▸ **Exercise directions**
Start at the first line of the listing below. Write out each line exactly, stopping after the one that contains "sand timer/scarlet <431,54,43,91>".

▸ **Records for the exercise**
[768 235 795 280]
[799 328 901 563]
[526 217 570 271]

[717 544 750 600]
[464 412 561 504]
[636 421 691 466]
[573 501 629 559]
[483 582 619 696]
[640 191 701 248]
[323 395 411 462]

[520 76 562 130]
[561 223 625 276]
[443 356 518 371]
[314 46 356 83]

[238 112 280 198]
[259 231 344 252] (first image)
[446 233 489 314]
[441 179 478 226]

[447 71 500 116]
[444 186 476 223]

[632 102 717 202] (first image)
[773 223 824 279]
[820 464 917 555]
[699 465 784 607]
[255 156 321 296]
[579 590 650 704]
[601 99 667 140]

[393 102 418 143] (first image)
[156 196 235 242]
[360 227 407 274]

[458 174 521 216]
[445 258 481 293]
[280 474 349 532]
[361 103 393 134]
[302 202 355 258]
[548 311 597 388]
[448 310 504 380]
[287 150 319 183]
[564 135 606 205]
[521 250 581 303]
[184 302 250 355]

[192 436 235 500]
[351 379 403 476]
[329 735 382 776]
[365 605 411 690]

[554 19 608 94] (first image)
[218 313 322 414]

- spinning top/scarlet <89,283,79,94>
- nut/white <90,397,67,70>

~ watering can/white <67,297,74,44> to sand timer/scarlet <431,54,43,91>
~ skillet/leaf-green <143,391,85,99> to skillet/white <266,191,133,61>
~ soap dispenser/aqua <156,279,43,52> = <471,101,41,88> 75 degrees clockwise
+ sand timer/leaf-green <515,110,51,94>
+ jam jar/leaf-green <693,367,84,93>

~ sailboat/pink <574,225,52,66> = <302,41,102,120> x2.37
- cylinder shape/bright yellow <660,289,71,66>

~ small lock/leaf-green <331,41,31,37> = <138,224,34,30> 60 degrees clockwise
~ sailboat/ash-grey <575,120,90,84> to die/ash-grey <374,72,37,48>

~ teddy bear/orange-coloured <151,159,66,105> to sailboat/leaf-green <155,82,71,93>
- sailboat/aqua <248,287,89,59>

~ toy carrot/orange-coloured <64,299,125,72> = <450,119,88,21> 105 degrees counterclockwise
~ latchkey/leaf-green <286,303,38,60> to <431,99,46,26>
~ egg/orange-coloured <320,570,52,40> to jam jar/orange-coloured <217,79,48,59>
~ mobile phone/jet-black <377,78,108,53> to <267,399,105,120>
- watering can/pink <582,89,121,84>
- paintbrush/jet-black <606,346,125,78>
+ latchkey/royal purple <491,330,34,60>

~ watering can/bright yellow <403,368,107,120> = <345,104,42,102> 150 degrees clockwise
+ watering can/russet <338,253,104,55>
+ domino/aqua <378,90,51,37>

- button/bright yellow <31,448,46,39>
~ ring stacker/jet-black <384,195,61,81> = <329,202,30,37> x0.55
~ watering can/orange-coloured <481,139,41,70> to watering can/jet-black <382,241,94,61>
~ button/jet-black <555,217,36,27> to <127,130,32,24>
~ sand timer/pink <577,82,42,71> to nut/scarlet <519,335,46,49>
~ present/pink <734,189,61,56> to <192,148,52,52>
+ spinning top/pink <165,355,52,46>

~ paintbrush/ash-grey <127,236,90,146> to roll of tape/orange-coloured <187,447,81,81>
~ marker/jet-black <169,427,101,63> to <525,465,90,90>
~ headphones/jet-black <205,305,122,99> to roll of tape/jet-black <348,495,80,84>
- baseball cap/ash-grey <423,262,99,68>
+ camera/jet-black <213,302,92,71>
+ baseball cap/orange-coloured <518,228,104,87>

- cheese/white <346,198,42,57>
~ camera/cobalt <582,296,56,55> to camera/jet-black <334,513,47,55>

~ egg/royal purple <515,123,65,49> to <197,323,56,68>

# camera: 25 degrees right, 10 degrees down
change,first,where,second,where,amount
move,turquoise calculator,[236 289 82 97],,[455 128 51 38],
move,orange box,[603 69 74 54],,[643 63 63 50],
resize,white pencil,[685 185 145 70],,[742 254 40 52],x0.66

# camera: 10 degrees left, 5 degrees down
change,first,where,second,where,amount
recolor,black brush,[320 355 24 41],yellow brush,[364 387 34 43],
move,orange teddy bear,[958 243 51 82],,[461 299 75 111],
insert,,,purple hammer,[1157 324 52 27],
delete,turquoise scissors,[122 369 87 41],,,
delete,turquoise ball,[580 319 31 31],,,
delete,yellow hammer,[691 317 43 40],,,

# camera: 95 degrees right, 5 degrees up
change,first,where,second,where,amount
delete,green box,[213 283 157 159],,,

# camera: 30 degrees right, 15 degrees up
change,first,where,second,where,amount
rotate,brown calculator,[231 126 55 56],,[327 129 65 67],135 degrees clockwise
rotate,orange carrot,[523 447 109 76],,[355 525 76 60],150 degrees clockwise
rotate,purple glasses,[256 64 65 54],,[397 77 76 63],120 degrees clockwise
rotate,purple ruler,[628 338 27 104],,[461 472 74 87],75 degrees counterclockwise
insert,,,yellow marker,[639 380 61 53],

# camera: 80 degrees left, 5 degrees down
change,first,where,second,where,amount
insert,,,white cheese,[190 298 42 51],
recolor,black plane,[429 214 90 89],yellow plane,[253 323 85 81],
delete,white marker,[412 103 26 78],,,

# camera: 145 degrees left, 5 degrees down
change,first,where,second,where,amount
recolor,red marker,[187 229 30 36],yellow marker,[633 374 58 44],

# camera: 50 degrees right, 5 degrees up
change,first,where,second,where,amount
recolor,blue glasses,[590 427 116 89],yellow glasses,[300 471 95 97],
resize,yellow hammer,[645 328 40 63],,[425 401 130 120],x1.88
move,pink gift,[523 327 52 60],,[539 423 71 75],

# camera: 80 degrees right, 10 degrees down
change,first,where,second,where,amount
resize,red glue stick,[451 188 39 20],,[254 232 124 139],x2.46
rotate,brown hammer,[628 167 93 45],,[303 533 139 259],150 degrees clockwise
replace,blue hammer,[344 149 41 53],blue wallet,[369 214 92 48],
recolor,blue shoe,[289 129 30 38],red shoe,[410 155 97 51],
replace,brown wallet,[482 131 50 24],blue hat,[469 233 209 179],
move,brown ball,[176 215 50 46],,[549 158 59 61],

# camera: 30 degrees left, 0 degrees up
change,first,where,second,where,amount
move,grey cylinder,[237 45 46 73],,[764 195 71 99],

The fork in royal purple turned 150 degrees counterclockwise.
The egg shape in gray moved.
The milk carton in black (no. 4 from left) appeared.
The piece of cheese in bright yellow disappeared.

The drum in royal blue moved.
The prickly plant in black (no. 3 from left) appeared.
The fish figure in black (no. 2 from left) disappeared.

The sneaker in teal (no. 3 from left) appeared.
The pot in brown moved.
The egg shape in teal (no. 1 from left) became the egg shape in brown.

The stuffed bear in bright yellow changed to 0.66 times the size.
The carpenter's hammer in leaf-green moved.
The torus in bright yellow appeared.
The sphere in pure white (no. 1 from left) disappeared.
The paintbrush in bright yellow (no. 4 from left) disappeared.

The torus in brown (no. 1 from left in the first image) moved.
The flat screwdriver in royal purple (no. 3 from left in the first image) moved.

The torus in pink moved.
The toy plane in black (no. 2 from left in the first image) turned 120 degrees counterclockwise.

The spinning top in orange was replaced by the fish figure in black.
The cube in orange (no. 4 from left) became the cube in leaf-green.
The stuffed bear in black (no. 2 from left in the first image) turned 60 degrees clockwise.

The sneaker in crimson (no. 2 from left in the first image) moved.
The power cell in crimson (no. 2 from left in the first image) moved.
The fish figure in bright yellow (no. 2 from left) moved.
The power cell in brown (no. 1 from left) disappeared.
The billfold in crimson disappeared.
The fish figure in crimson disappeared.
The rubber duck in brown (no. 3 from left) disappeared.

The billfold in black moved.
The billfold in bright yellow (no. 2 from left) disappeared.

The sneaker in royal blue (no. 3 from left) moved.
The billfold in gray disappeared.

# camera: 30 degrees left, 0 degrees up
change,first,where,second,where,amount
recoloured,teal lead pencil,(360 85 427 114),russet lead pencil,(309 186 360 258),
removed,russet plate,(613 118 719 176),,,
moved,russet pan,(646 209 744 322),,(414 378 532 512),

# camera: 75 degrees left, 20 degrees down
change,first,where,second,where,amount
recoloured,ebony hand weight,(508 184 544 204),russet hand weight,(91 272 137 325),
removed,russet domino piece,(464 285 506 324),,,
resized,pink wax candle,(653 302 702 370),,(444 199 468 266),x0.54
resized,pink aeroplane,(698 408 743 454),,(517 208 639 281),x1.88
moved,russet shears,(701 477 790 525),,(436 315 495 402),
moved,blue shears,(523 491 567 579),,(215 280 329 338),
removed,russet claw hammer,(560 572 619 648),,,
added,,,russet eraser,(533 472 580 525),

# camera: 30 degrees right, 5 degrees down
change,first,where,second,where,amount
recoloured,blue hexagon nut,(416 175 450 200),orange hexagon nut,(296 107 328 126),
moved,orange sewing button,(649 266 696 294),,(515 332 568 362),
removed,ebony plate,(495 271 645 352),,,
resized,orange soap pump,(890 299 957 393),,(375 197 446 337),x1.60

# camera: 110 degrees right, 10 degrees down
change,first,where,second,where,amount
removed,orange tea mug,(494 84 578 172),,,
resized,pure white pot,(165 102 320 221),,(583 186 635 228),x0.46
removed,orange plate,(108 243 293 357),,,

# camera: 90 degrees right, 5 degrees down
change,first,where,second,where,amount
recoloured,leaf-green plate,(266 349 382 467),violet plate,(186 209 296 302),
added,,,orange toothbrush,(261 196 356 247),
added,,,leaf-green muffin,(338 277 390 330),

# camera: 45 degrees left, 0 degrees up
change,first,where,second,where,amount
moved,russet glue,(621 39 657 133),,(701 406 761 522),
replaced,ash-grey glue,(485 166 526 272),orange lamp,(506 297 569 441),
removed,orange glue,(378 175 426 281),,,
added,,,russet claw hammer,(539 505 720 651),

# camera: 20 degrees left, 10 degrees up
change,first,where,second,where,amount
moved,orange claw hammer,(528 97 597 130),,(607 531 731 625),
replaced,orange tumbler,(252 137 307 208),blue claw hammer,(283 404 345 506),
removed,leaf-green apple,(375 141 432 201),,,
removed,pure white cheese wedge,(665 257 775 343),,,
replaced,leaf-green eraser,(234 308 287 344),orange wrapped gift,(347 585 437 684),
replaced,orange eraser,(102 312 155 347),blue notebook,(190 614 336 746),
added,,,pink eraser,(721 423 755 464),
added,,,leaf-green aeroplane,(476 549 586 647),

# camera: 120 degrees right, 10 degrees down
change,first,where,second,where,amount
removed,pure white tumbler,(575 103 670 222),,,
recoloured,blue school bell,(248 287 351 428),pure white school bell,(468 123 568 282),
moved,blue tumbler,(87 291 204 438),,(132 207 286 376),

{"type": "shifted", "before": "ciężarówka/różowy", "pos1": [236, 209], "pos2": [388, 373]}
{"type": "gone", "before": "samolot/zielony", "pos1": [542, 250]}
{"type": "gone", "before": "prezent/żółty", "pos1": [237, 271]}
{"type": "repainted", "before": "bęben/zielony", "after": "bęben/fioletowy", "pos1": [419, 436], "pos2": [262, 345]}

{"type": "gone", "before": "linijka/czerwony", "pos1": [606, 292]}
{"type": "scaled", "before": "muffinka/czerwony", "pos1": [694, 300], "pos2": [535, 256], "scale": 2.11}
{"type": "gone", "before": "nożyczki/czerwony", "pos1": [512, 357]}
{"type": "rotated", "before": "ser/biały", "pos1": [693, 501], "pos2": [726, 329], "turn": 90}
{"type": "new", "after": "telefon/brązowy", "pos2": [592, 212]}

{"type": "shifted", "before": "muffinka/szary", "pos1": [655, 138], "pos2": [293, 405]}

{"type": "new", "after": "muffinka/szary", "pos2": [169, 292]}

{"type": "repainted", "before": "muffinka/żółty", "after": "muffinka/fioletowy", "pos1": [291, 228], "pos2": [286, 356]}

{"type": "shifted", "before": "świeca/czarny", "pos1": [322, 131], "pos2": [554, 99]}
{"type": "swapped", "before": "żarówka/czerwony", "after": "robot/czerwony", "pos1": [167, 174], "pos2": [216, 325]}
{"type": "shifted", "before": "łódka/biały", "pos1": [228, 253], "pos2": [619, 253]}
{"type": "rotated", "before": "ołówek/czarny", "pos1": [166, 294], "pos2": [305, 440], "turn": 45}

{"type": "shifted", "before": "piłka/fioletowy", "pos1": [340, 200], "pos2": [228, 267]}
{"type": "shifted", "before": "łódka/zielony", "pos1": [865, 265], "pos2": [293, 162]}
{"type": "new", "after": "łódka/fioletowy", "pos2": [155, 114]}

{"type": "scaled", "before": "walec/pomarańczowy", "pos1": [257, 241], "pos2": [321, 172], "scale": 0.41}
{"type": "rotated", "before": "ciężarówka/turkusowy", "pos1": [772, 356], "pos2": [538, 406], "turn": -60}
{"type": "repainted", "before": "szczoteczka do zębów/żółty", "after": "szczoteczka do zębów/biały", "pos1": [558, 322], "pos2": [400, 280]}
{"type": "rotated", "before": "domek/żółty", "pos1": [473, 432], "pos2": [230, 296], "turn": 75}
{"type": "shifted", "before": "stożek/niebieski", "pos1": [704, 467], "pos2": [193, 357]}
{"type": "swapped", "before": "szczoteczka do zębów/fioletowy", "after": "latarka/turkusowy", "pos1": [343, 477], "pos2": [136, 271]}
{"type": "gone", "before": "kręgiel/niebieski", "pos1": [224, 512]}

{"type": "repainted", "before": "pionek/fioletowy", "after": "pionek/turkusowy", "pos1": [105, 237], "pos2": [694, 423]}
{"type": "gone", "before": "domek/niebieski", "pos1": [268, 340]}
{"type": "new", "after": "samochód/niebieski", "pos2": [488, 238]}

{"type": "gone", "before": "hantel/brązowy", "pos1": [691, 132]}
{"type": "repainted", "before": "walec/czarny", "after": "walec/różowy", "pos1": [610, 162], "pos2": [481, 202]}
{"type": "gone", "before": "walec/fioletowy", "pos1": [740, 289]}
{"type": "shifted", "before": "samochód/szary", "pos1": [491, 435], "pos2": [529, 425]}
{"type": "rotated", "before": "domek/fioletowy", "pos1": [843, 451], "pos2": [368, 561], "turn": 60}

▸ **Your response**
[768 235 795 280]
[799 328 901 563]
[526 217 570 271]

[717 544 750 600]
[464 412 561 504]
[636 421 691 466]
[573 501 629 559]
[483 582 619 696]
[640 191 701 248]
[323 395 411 462]

[520 76 562 130]
[561 223 625 276]
[443 356 518 371]
[314 46 356 83]

[238 112 280 198]
[259 231 344 252] (first image)
[446 233 489 314]
[441 179 478 226]

[447 71 500 116]
[444 186 476 223]

[632 102 717 202] (first image)
[773 223 824 279]
[820 464 917 555]
[699 465 784 607]
[255 156 321 296]
[579 590 650 704]
[601 99 667 140]

[393 102 418 143] (first image)
[156 196 235 242]
[360 227 407 274]

[458 174 521 216]
[445 258 481 293]
[280 474 349 532]
[361 103 393 134]
[302 202 355 258]
[548 311 597 388]
[448 310 504 380]
[287 150 319 183]
[564 135 606 205]
[521 250 581 303]
[184 302 250 355]

[192 436 235 500]
[351 379 403 476]
[329 735 382 776]
[365 605 411 690]

[554 19 608 94] (first image)
[218 313 322 414]

- spinning top/scarlet <89,283,79,94>
- nut/white <90,397,67,70>

~ watering can/white <67,297,74,44> to sand timer/scarlet <431,54,43,91>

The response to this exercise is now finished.